Work instruction:
The entries below hold a line with "menu.xlsx: [291,7,578,190] ->" and a line with "Session Timer: [291,190,578,407]". Return those lines and all that lie between them, exactly and only.

Records excerpted from a collection
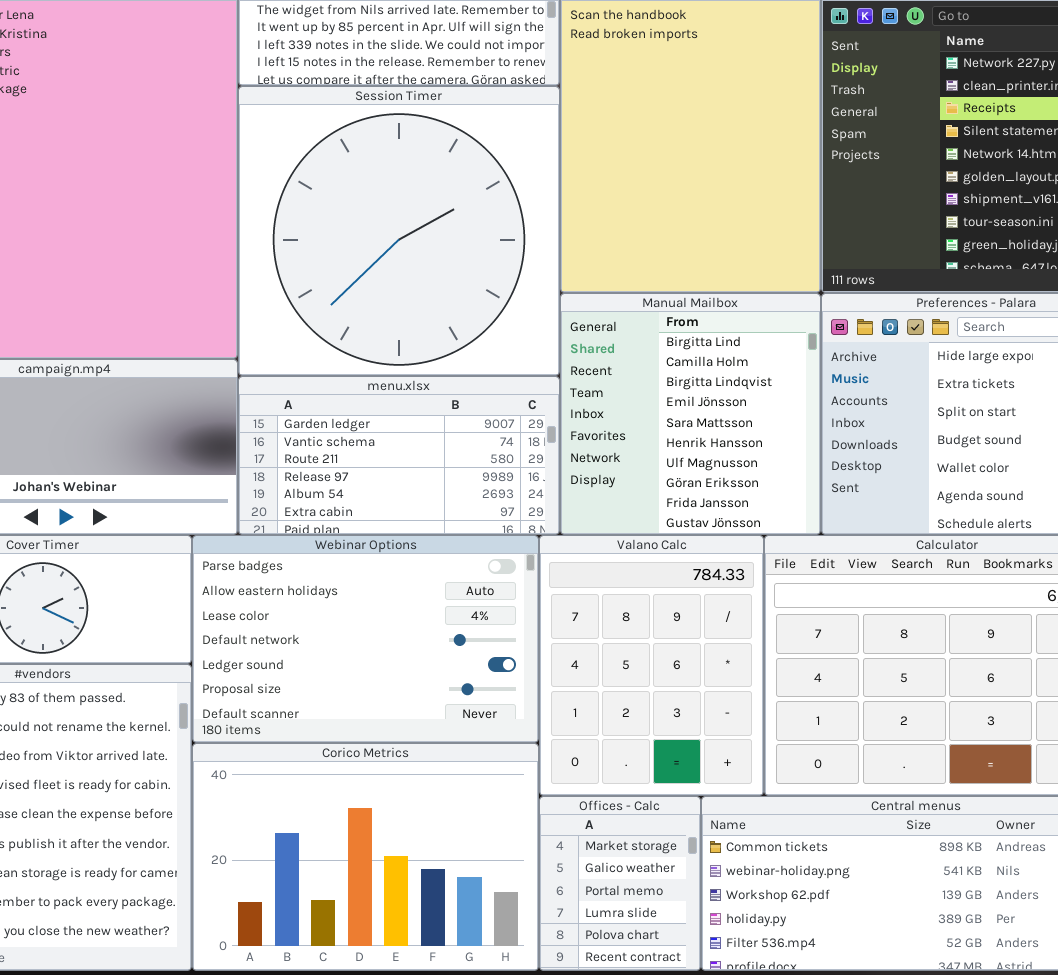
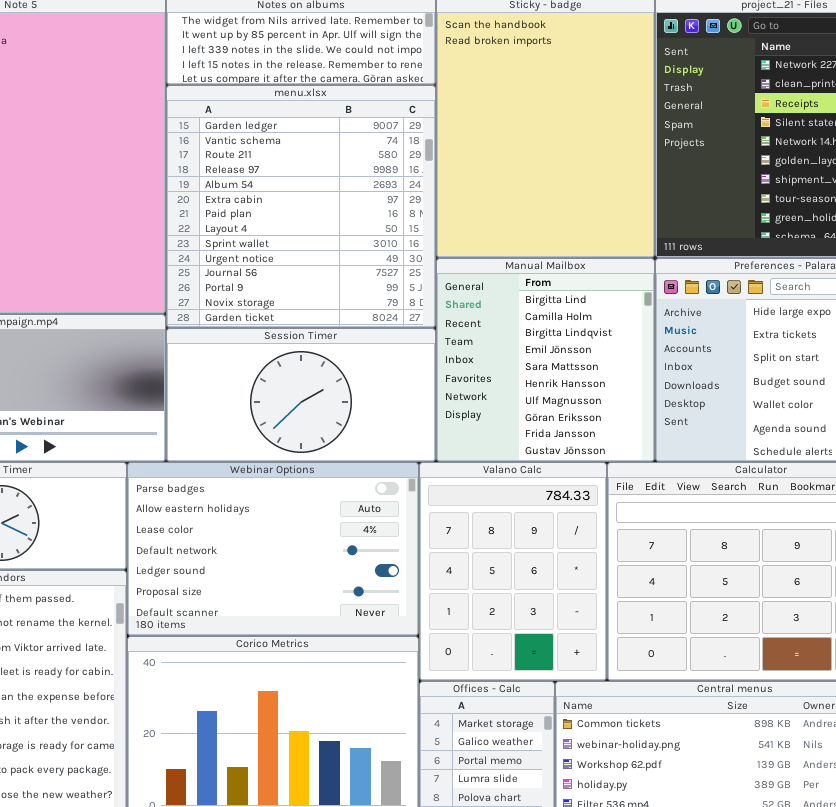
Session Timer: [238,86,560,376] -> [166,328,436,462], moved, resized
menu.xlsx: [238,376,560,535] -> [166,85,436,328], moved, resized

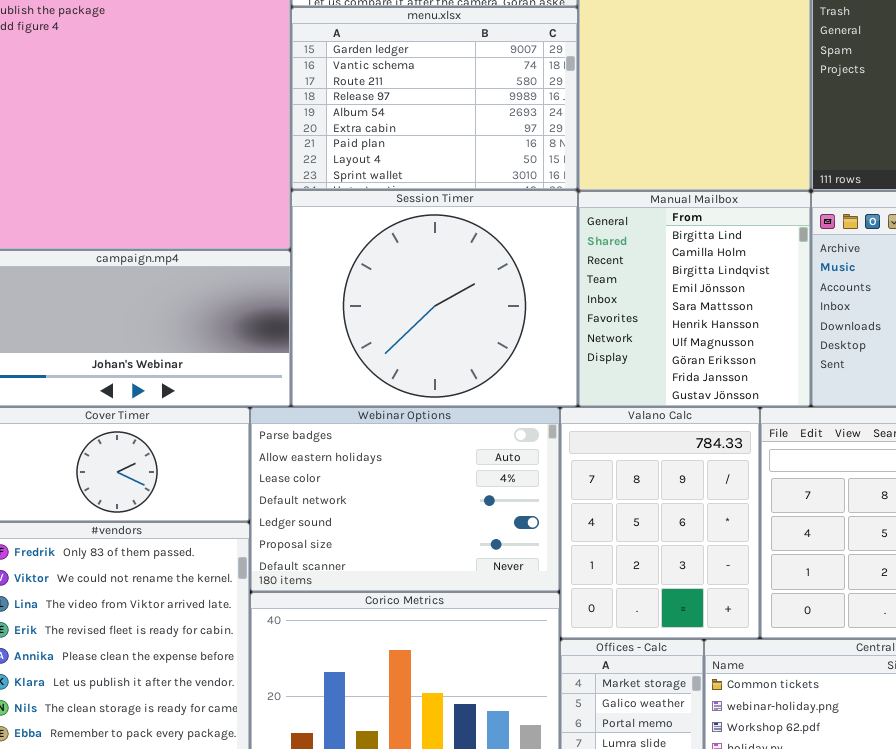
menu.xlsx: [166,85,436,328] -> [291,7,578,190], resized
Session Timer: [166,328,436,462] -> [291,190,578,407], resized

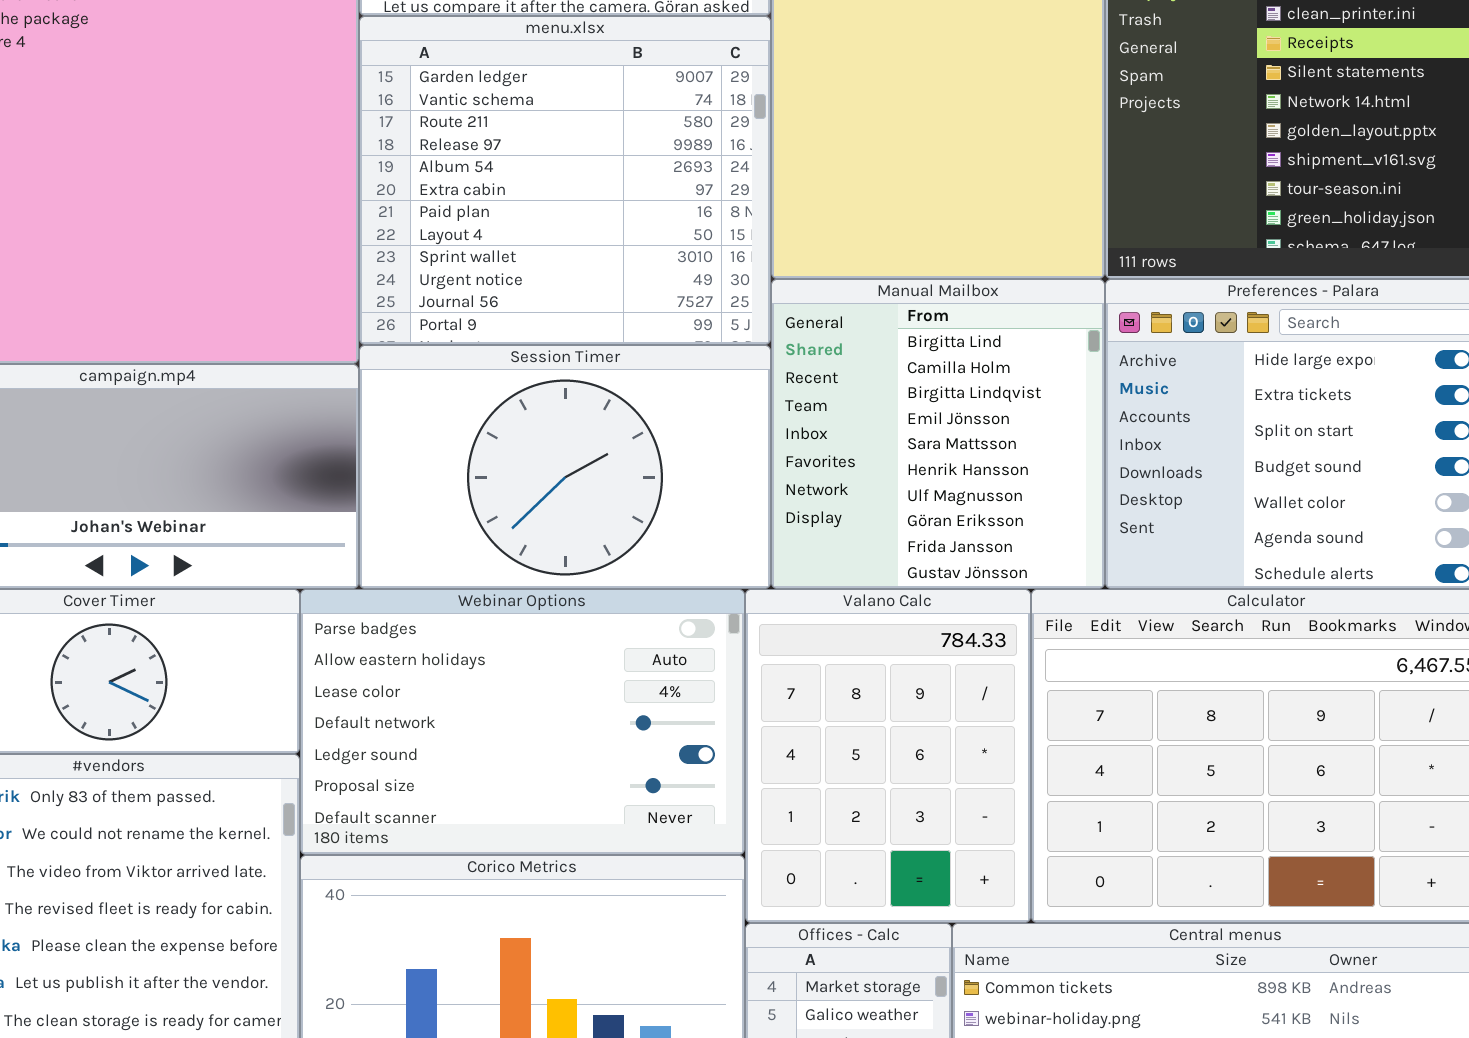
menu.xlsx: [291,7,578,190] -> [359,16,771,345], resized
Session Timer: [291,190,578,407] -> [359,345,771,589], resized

--

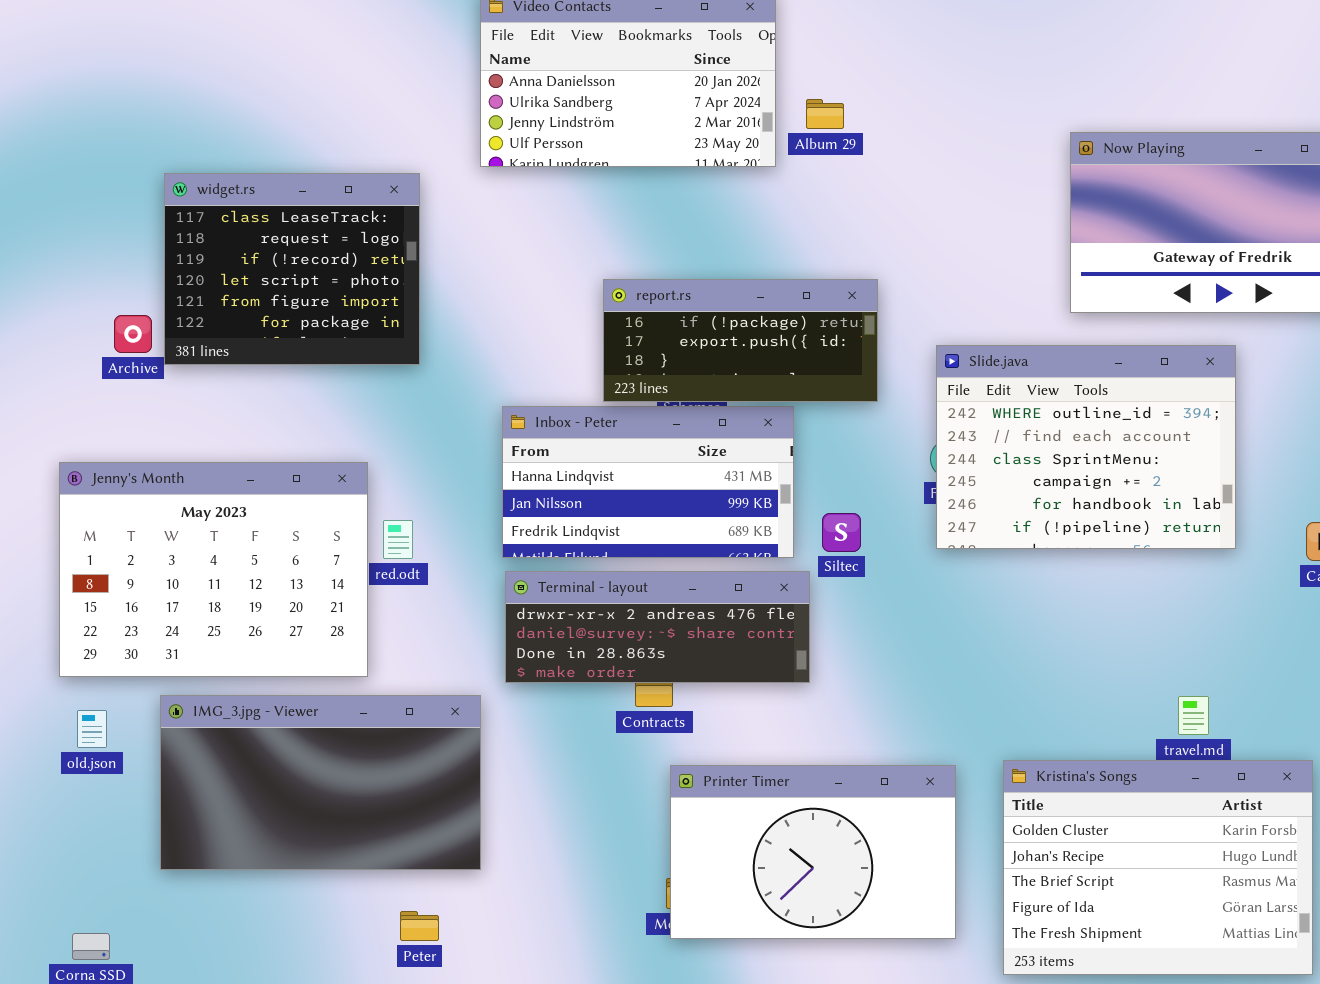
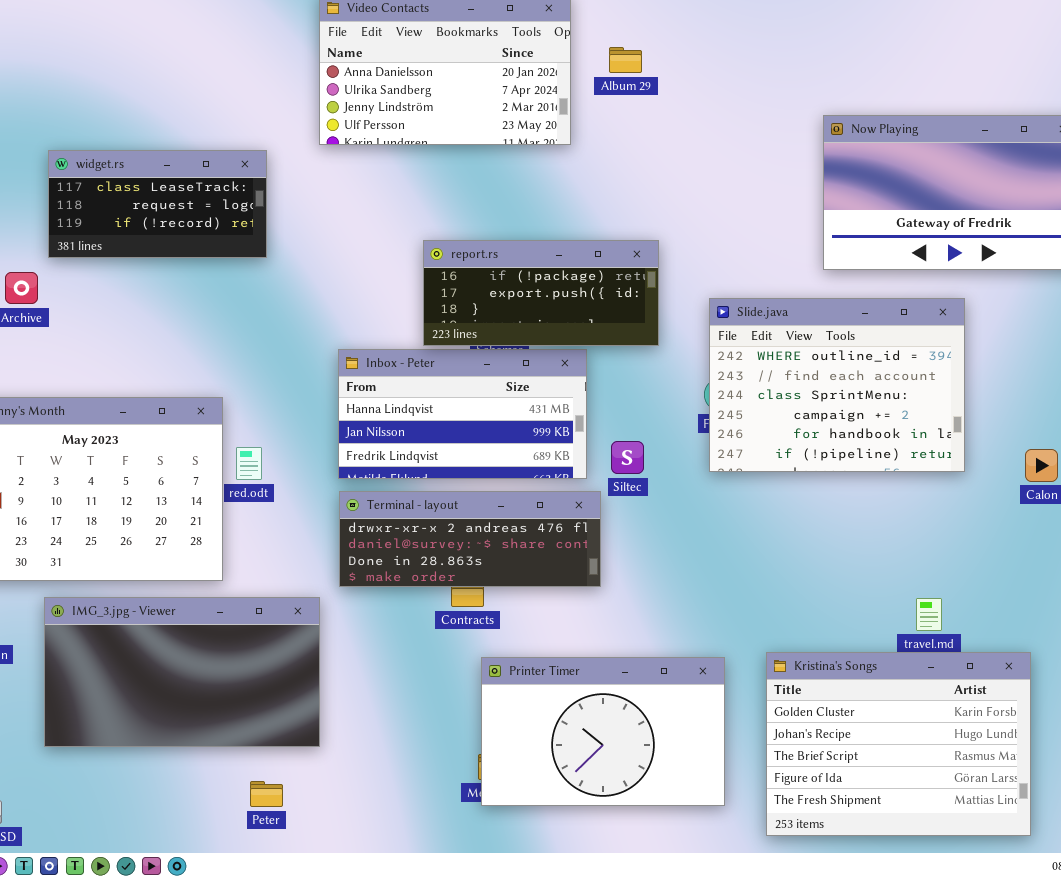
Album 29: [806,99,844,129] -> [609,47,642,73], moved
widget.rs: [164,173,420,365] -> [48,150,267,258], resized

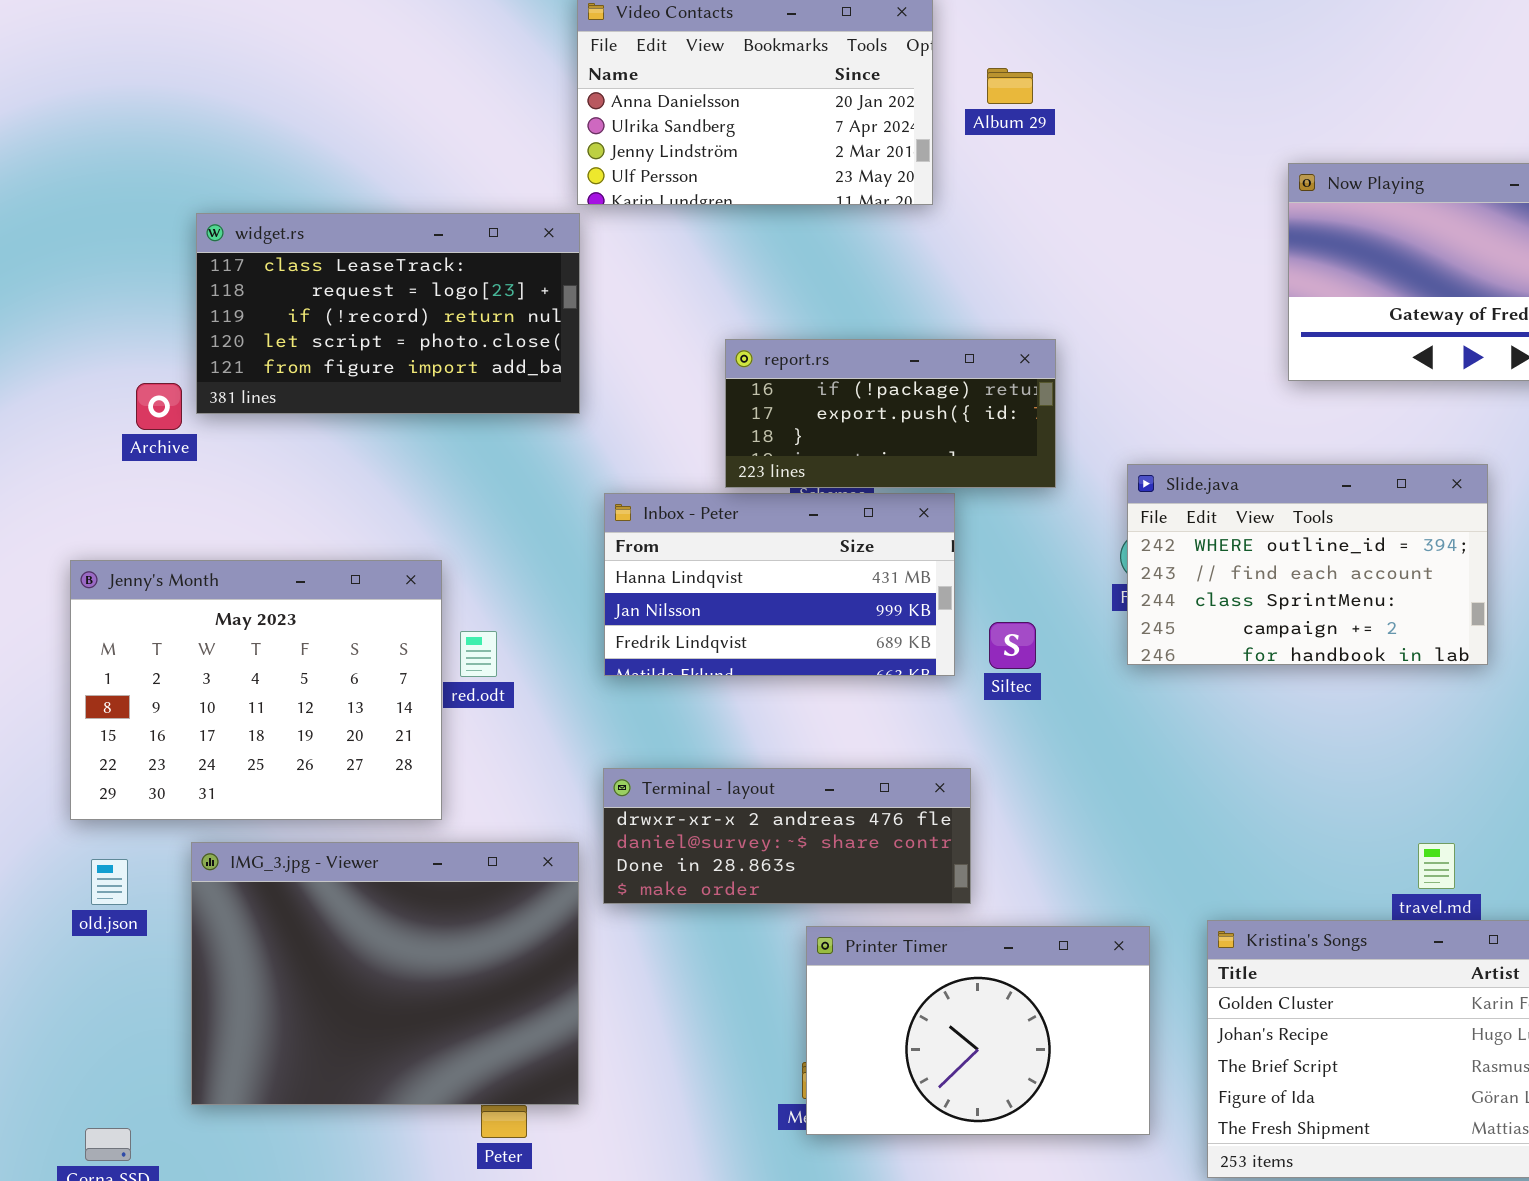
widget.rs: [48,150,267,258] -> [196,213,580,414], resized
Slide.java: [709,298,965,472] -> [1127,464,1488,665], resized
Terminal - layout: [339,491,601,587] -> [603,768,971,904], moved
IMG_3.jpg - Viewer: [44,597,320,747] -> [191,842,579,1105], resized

Task response:
menu.xlsx: [291,7,578,190] -> [359,16,771,345], resized
Session Timer: [291,190,578,407] -> [359,345,771,589], resized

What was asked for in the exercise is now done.